**Assignment:** Scan the records for the string "RADIO", then copy each line that has it.

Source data
====
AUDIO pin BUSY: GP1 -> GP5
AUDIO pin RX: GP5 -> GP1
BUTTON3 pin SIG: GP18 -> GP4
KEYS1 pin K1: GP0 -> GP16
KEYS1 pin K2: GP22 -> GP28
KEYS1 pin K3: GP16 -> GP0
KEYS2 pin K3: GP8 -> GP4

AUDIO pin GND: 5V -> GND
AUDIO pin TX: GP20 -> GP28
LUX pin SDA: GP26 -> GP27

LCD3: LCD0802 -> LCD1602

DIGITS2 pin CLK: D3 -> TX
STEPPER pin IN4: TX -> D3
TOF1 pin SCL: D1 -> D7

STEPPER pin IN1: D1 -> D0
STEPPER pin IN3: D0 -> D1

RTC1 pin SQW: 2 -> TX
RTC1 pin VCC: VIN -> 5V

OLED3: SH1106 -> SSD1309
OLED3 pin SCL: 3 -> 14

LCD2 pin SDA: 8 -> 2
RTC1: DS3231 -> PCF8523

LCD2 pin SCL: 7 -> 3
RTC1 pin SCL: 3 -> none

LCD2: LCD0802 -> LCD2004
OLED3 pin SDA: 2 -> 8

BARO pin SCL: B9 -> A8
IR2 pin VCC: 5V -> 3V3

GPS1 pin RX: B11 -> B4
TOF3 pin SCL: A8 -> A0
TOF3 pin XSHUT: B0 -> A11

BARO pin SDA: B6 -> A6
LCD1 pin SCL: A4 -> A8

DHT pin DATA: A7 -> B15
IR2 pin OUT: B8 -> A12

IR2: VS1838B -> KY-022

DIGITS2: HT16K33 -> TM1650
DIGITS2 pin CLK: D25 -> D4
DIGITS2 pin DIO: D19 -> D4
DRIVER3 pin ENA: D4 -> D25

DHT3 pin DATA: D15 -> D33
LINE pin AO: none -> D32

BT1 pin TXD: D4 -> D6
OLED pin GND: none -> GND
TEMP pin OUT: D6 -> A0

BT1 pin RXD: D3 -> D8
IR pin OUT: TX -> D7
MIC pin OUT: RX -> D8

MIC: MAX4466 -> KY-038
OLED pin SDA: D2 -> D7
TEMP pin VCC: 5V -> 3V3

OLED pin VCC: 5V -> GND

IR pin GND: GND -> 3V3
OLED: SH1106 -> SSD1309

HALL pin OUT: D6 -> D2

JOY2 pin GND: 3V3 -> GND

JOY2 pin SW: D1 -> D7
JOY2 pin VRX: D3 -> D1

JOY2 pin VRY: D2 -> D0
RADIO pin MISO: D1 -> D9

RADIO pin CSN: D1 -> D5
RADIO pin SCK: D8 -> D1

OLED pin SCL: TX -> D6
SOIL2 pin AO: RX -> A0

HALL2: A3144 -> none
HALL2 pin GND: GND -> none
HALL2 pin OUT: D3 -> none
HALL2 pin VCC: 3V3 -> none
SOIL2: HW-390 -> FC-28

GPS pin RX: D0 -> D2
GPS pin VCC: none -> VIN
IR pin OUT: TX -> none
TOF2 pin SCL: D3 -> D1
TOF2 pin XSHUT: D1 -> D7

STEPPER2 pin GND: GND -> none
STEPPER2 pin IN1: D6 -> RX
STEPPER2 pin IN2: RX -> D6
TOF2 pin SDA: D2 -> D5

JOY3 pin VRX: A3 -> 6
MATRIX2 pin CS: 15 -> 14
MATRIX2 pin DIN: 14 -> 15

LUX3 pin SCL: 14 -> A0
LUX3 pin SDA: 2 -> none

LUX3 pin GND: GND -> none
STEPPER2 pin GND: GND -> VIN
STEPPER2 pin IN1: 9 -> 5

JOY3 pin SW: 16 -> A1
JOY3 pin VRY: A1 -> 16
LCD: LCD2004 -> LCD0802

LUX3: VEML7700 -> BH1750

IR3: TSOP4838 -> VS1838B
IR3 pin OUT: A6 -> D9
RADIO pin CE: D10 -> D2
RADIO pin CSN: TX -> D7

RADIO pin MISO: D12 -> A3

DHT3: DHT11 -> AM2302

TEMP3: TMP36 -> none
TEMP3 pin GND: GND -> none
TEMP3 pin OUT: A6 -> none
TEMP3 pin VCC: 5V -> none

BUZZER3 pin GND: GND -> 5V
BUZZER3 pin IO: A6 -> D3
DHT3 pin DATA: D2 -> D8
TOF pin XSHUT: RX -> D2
====
**Exercise result:**
RADIO pin MISO: D1 -> D9
RADIO pin CSN: D1 -> D5
RADIO pin SCK: D8 -> D1
RADIO pin CE: D10 -> D2
RADIO pin CSN: TX -> D7
RADIO pin MISO: D12 -> A3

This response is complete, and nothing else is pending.